Lines before the one containing "LINE3 pin GND: none -> GND" are excluded; reproduce that line and all lines after it in the entries below, exactly.

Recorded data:
* * * * * * *
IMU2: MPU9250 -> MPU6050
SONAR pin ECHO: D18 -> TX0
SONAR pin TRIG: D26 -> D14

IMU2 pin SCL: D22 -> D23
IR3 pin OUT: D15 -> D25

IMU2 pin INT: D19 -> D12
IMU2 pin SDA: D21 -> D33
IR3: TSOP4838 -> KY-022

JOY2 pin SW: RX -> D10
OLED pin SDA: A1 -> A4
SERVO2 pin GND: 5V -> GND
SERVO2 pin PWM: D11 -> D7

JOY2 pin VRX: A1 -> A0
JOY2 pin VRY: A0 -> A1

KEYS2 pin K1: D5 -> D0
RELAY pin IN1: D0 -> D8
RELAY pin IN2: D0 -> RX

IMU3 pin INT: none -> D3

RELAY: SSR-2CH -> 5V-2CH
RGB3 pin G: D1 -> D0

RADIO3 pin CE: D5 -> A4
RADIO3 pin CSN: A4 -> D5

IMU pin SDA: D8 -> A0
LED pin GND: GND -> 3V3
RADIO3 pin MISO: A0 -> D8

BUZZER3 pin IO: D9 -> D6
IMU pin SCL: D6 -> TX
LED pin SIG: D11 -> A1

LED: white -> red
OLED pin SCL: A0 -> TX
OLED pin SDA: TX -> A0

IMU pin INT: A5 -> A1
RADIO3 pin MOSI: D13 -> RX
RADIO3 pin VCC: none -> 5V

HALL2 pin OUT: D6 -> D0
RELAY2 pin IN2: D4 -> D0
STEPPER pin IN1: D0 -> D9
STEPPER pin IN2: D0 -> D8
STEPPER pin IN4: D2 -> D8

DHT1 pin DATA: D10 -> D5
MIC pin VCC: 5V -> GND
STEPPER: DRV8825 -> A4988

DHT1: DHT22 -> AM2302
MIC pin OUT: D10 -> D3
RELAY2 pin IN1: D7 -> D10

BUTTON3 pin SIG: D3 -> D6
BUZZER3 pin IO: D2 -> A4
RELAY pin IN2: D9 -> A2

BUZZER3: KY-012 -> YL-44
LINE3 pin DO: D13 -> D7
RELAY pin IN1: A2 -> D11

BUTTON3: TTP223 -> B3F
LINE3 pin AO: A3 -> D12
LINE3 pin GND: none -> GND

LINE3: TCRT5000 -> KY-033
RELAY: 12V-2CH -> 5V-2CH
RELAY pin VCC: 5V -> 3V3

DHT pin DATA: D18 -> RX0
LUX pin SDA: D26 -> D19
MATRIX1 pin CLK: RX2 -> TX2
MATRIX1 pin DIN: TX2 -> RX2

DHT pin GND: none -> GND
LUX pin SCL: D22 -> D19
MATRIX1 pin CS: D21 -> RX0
* * * * * * *
→ Completed task
LINE3 pin GND: none -> GND

LINE3: TCRT5000 -> KY-033
RELAY: 12V-2CH -> 5V-2CH
RELAY pin VCC: 5V -> 3V3

DHT pin DATA: D18 -> RX0
LUX pin SDA: D26 -> D19
MATRIX1 pin CLK: RX2 -> TX2
MATRIX1 pin DIN: TX2 -> RX2

DHT pin GND: none -> GND
LUX pin SCL: D22 -> D19
MATRIX1 pin CS: D21 -> RX0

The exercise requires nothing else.